### WORK INSTRUCTION
Filter the material below down to the lines containing the word "right".
____
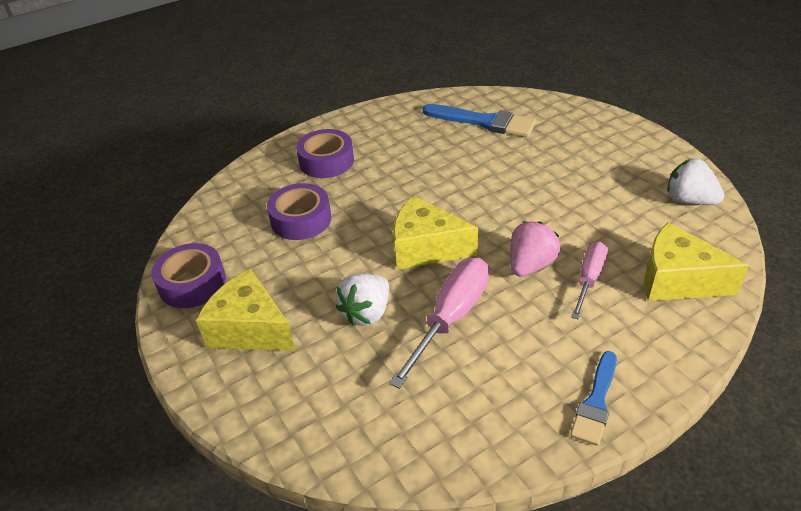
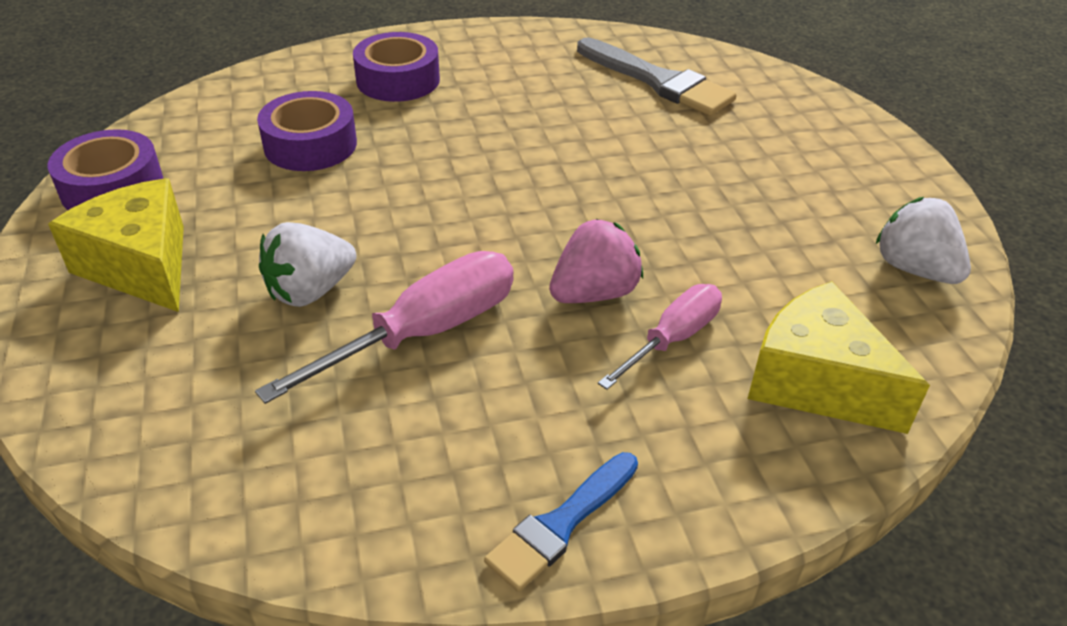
camera: 15 degrees right, 0 degrees up
yellow cheese [393,196,478,270] -> none
blue brush [423,104,536,137] -> grey brush [577,38,737,116]

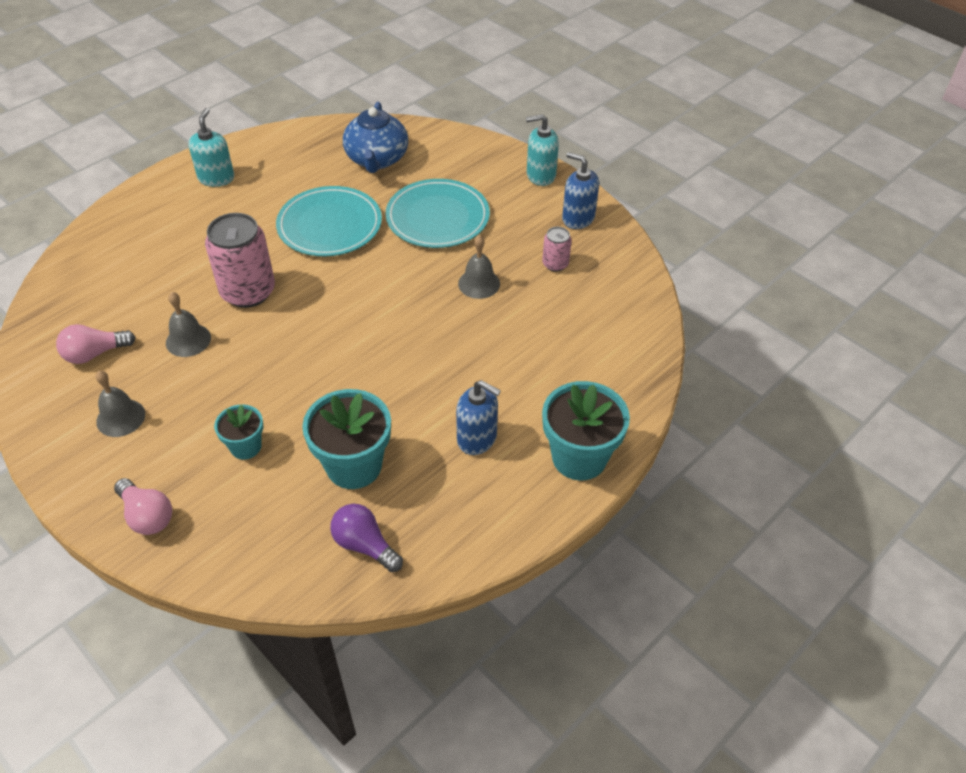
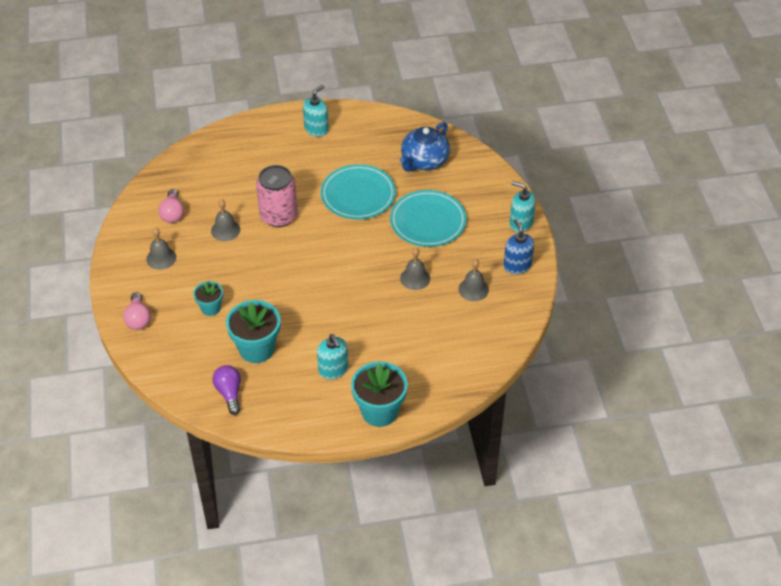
camera: 35 degrees right, 0 degrees up
pink light bulb [56,324,136,364] -> pink light bulb turned 105 degrees counterclockwise [159,189,184,223]
blue soap dispenser [456,380,501,455] -> turquoise soap dispenser [317,334,348,380]
pink can [542,227,572,272] -> grey bell [458,259,489,301]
____
### RESPONSE TO THIS EXERCISE
camera: 15 degrees right, 0 degrees up
camera: 35 degrees right, 0 degrees up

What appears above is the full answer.